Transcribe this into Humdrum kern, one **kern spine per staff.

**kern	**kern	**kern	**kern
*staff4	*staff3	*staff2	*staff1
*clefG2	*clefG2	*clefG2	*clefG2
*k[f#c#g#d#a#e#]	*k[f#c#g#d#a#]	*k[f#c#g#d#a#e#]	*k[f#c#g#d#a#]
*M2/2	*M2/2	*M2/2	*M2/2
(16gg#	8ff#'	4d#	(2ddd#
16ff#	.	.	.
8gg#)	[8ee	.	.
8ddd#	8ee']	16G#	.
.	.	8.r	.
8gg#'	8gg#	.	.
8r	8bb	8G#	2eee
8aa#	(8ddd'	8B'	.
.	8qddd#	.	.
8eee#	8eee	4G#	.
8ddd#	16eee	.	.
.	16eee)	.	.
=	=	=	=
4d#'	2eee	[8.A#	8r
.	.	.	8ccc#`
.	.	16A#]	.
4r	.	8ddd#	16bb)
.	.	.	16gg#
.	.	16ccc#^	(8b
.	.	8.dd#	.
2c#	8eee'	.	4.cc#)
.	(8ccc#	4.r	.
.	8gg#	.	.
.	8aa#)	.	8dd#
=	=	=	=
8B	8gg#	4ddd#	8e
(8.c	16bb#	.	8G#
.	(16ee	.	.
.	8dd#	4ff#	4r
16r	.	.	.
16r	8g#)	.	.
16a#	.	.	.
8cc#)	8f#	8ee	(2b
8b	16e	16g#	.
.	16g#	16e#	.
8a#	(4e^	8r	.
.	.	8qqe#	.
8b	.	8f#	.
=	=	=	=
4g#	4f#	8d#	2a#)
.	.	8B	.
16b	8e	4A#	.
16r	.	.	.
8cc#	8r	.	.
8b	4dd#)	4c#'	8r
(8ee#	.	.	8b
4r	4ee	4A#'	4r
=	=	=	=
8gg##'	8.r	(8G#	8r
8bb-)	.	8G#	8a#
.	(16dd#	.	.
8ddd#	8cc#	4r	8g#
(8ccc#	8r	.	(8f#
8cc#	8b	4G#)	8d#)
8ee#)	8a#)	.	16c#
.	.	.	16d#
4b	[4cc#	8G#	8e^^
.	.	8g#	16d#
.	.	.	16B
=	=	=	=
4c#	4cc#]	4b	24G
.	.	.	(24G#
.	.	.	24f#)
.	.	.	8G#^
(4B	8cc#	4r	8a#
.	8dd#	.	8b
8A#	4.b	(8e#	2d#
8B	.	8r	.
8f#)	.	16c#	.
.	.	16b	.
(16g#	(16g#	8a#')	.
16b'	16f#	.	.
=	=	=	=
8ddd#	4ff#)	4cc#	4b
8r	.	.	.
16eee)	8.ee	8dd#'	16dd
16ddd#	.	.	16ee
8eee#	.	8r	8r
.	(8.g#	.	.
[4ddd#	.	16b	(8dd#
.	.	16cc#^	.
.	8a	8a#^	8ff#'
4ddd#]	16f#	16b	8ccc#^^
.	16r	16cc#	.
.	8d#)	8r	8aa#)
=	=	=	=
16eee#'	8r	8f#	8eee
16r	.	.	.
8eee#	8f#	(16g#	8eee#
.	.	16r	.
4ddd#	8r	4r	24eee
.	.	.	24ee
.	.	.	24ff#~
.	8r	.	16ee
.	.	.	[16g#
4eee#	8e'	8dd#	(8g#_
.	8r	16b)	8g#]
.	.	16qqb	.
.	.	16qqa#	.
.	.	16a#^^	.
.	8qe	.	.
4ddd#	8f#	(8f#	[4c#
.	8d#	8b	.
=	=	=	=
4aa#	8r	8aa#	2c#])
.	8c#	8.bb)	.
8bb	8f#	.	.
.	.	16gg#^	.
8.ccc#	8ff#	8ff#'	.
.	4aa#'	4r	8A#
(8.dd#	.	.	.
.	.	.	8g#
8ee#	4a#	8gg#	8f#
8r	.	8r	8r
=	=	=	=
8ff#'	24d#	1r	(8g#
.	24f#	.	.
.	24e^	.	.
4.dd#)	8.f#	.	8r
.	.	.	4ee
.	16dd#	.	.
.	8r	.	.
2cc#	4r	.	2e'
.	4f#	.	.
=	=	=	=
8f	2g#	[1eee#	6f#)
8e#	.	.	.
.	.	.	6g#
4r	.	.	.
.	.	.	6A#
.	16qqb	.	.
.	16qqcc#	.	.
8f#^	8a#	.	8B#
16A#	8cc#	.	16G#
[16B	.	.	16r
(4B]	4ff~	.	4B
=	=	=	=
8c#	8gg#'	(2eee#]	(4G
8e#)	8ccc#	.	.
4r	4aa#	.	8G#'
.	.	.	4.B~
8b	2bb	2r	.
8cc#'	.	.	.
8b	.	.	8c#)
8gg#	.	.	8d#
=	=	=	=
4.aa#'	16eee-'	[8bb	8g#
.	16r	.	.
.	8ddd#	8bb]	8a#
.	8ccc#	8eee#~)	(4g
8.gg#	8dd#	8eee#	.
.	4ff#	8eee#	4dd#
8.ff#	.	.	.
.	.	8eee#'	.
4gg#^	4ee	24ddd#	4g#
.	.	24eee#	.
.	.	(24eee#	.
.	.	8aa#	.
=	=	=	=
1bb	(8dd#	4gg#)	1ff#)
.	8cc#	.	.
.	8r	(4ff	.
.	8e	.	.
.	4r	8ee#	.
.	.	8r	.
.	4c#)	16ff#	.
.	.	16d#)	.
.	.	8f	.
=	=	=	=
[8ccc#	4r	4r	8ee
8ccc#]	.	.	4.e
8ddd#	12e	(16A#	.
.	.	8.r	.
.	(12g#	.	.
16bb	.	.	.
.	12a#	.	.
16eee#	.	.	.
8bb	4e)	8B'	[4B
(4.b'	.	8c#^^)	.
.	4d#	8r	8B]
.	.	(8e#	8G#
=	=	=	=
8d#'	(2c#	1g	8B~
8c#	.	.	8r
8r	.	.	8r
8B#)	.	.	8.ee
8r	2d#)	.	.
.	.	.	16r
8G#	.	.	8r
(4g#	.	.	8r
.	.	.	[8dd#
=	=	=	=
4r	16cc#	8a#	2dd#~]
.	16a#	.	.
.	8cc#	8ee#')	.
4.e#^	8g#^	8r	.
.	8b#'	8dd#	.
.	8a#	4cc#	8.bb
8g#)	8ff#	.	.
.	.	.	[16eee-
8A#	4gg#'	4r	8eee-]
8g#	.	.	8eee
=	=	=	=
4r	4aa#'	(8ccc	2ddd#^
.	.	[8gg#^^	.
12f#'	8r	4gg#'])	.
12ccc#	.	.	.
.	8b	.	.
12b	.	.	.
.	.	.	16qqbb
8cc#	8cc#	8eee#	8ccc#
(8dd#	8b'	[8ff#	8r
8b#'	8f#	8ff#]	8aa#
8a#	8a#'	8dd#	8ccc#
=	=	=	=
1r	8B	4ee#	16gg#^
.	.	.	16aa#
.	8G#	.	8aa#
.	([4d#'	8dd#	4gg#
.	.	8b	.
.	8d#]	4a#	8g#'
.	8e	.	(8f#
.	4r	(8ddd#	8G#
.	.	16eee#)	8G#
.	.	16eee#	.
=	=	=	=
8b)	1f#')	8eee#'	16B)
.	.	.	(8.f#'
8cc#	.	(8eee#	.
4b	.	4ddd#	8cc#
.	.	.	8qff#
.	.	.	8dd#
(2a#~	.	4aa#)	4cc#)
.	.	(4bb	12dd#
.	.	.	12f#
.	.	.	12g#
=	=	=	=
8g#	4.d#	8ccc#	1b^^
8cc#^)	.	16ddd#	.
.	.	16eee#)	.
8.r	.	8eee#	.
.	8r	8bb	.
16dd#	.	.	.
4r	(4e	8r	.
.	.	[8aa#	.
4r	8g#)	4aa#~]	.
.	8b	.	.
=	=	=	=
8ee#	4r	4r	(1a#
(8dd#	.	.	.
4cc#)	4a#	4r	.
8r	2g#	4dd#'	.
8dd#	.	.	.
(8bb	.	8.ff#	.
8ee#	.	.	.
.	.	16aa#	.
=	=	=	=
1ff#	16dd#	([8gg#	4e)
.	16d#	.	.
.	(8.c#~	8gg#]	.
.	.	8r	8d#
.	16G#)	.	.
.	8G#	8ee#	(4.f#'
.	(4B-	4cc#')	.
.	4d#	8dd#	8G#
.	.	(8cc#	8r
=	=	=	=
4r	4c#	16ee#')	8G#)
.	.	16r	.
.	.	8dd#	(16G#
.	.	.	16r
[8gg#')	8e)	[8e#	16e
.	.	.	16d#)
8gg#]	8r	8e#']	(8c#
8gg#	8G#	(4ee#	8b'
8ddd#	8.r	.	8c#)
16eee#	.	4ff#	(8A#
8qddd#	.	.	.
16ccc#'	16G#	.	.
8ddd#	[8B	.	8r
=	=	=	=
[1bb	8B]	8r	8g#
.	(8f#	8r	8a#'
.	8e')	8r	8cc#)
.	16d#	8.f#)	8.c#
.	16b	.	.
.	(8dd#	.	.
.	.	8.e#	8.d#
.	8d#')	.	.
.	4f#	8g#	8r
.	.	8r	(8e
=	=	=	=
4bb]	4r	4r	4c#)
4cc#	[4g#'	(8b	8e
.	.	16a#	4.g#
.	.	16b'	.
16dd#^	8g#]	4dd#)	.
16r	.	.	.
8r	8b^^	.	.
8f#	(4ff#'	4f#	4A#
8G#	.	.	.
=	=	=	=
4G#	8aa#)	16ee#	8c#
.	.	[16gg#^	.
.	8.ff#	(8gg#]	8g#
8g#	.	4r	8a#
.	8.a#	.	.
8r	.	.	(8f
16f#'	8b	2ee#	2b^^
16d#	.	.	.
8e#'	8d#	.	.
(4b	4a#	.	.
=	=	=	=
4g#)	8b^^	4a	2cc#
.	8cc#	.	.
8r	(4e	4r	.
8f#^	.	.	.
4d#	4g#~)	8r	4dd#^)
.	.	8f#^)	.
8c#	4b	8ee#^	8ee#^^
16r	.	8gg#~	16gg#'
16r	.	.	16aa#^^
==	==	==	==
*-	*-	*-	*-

◆ **REQUIREMENTS**: Report every line of the records that contains the string "kern", copying each one in full. Matching is case-sensitive.

◆ **FINAL RESULT**:
Transcribe this into Humdrum kern, one **kern spine per staff.
**kern	**kern	**kern	**kern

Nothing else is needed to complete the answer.